(Stored dataset items)
BEGIN

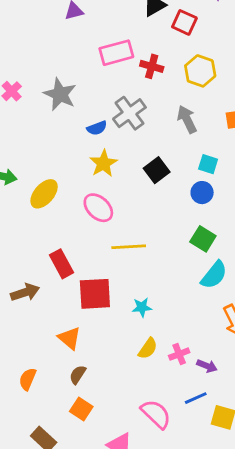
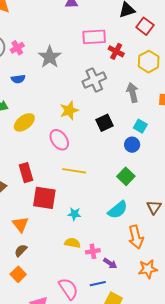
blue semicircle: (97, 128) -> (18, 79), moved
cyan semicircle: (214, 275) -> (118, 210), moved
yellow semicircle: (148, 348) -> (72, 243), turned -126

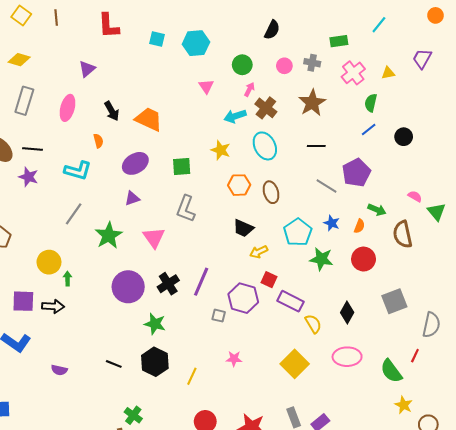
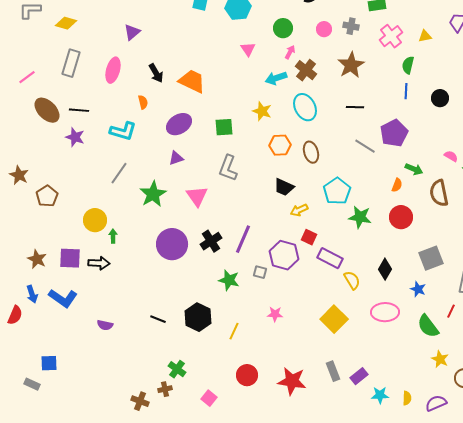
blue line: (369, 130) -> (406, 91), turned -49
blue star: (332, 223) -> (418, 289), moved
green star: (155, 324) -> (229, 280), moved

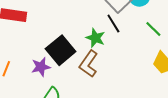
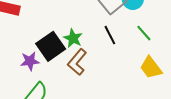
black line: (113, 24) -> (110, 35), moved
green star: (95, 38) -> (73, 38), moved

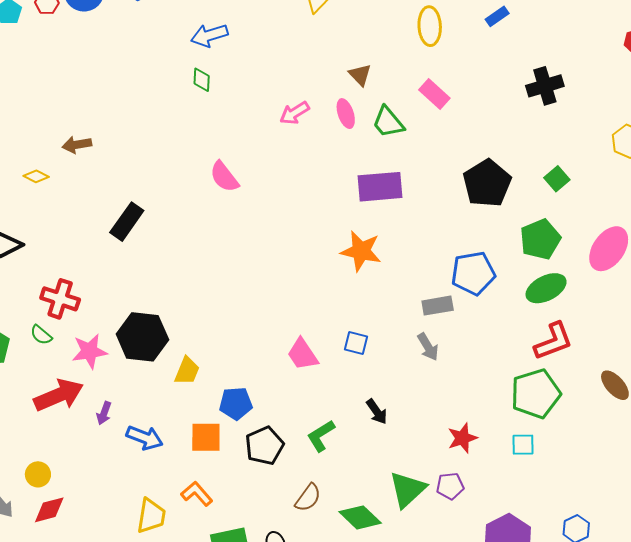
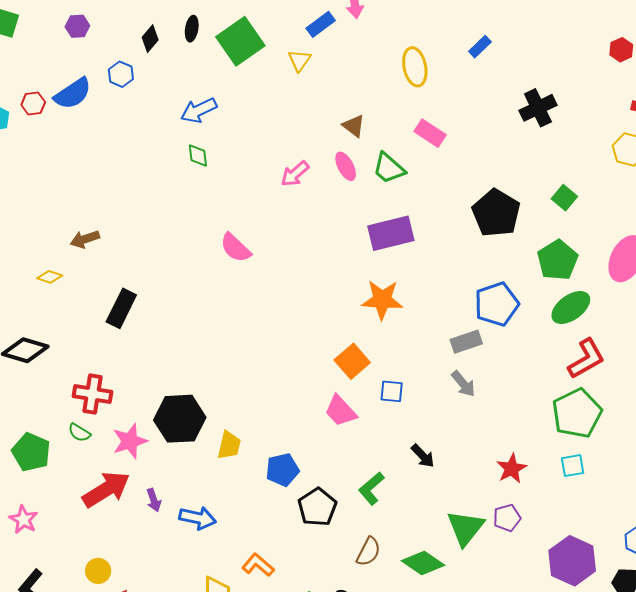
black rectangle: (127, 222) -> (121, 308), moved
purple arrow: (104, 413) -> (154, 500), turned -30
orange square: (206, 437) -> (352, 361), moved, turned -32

END
BEGIN

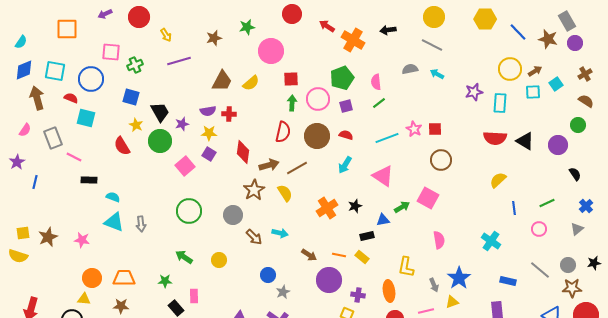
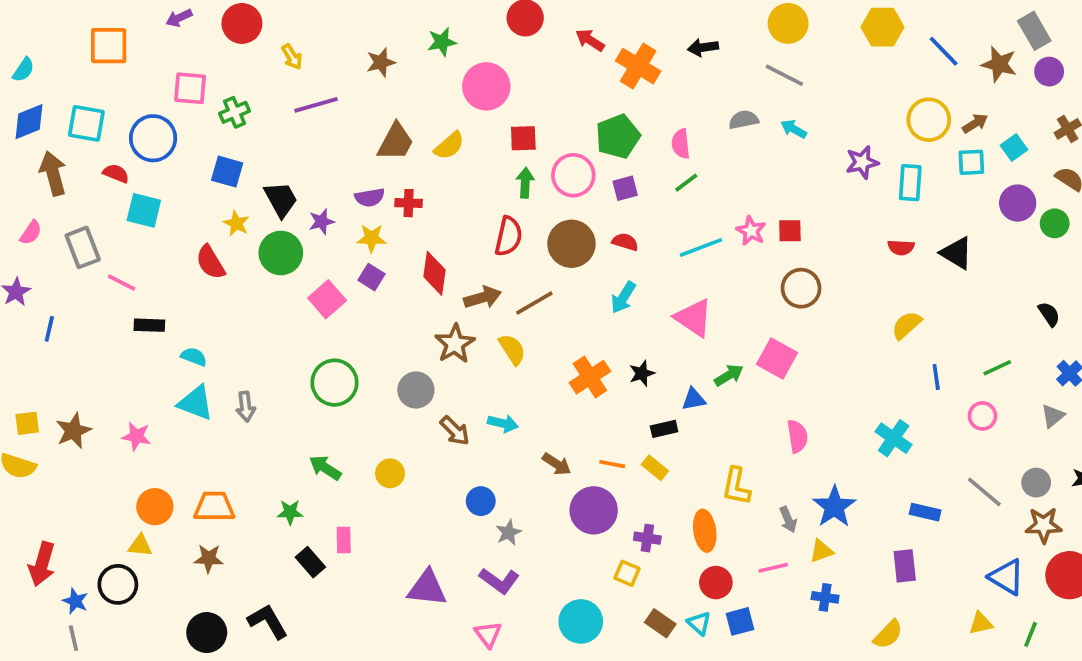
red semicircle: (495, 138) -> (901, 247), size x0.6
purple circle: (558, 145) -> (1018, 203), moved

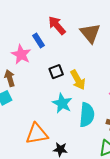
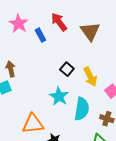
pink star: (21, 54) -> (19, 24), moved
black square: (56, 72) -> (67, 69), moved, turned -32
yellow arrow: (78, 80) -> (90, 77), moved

END
BEGIN

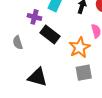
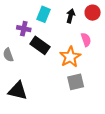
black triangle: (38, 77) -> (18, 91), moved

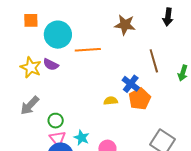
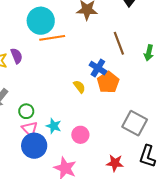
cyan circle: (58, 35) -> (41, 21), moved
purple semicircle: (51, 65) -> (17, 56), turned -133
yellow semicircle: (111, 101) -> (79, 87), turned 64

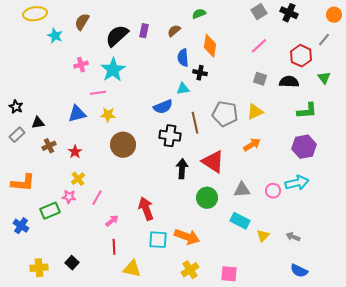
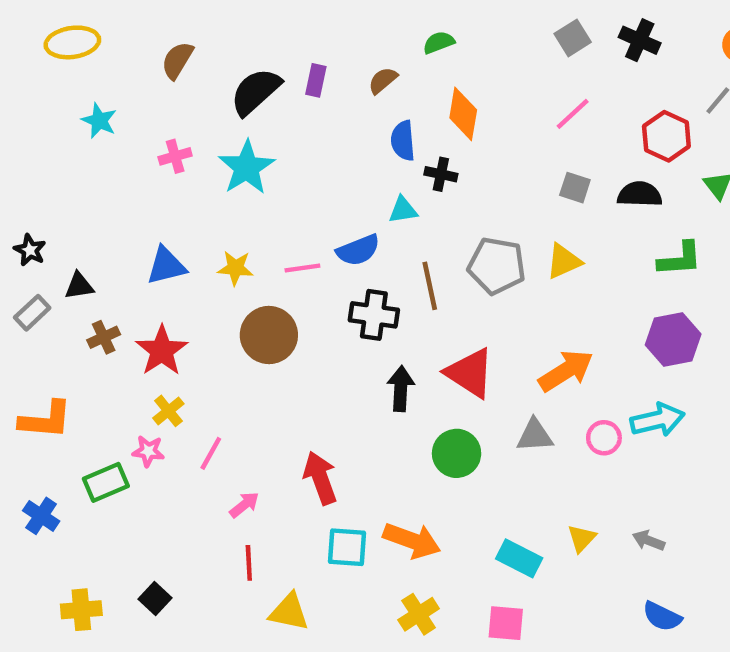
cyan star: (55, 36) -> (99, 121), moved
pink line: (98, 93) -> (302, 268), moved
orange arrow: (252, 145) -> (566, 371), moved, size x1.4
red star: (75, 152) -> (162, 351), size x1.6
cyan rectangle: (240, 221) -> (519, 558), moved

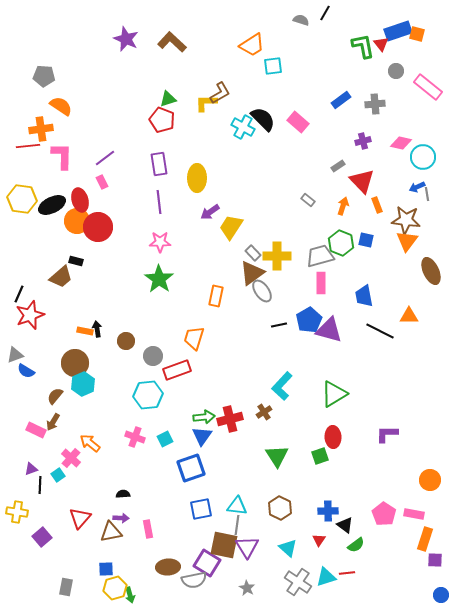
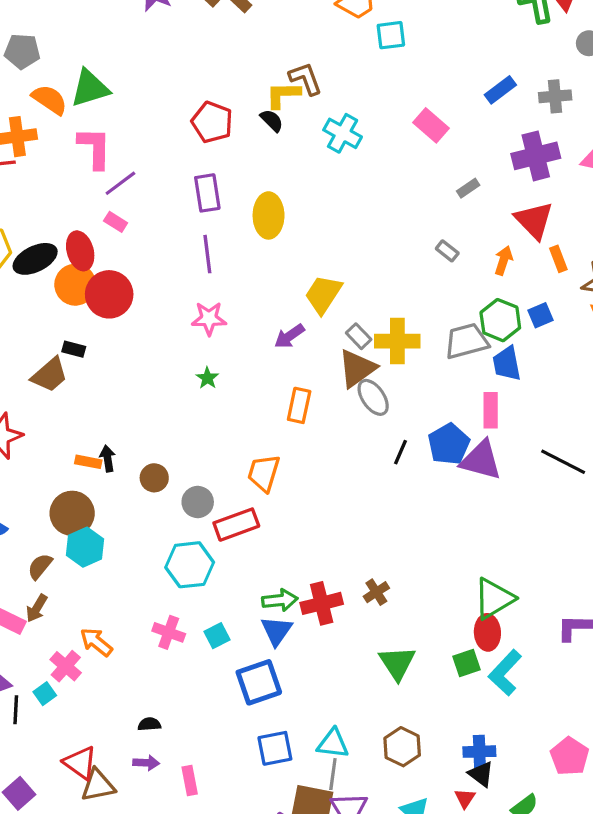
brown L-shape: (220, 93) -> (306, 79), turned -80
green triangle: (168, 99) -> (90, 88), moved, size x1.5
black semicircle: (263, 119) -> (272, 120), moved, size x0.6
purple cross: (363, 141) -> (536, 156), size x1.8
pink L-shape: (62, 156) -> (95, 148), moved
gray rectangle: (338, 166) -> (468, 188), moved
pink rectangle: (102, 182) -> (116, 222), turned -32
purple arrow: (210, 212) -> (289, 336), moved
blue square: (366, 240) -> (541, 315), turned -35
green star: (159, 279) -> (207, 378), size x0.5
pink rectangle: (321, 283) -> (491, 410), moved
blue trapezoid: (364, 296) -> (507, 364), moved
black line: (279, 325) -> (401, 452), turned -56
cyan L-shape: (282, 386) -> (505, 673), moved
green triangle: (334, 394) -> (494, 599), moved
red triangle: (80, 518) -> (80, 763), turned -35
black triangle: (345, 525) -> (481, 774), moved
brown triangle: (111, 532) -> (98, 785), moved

END

When you reach the line with "purple semicircle: (51, 65)" in the records above, start writing out each line exactly, and stop after the line with "brown triangle: (111, 532)". Pictures stay out.

purple semicircle: (51, 65) -> (17, 56), turned -133
yellow semicircle: (111, 101) -> (79, 87), turned 64

cyan star: (55, 36) -> (99, 121), moved
pink line: (98, 93) -> (302, 268), moved
orange arrow: (252, 145) -> (566, 371), moved, size x1.4
red star: (75, 152) -> (162, 351), size x1.6
cyan rectangle: (240, 221) -> (519, 558), moved

brown L-shape: (220, 93) -> (306, 79), turned -80
green triangle: (168, 99) -> (90, 88), moved, size x1.5
black semicircle: (263, 119) -> (272, 120), moved, size x0.6
purple cross: (363, 141) -> (536, 156), size x1.8
pink L-shape: (62, 156) -> (95, 148), moved
gray rectangle: (338, 166) -> (468, 188), moved
pink rectangle: (102, 182) -> (116, 222), turned -32
purple arrow: (210, 212) -> (289, 336), moved
blue square: (366, 240) -> (541, 315), turned -35
green star: (159, 279) -> (207, 378), size x0.5
pink rectangle: (321, 283) -> (491, 410), moved
blue trapezoid: (364, 296) -> (507, 364), moved
black line: (279, 325) -> (401, 452), turned -56
cyan L-shape: (282, 386) -> (505, 673), moved
green triangle: (334, 394) -> (494, 599), moved
red triangle: (80, 518) -> (80, 763), turned -35
black triangle: (345, 525) -> (481, 774), moved
brown triangle: (111, 532) -> (98, 785), moved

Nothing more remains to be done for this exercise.